(Entries taken from a collection)
★ ★ ★ ★ ★ ★ ★

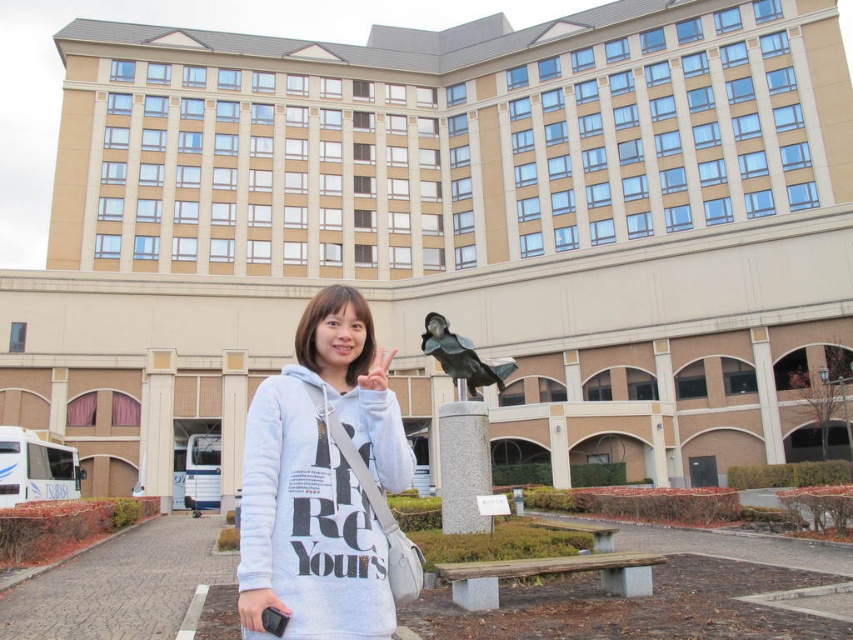
The height and width of the screenshot is (640, 853). What do you see at coordinates (320, 483) in the screenshot?
I see `white cotton hoodie at center` at bounding box center [320, 483].

Does point (323, 362) come closer to viewer compared to point (463, 349)?

That is True.

Image resolution: width=853 pixels, height=640 pixels. I want to click on white cotton hoodie at center, so click(320, 483).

★ ★ ★ ★ ★ ★ ★

» **ABOUT THIS EXERCISE**
Please copy the lines above word for word, leaving out the pictures.

» **COMPLETED EXERCISE**
The height and width of the screenshot is (640, 853). What do you see at coordinates (320, 483) in the screenshot?
I see `white cotton hoodie at center` at bounding box center [320, 483].

Does point (323, 362) come closer to viewer compared to point (463, 349)?

That is True.

Image resolution: width=853 pixels, height=640 pixels. I want to click on white cotton hoodie at center, so click(320, 483).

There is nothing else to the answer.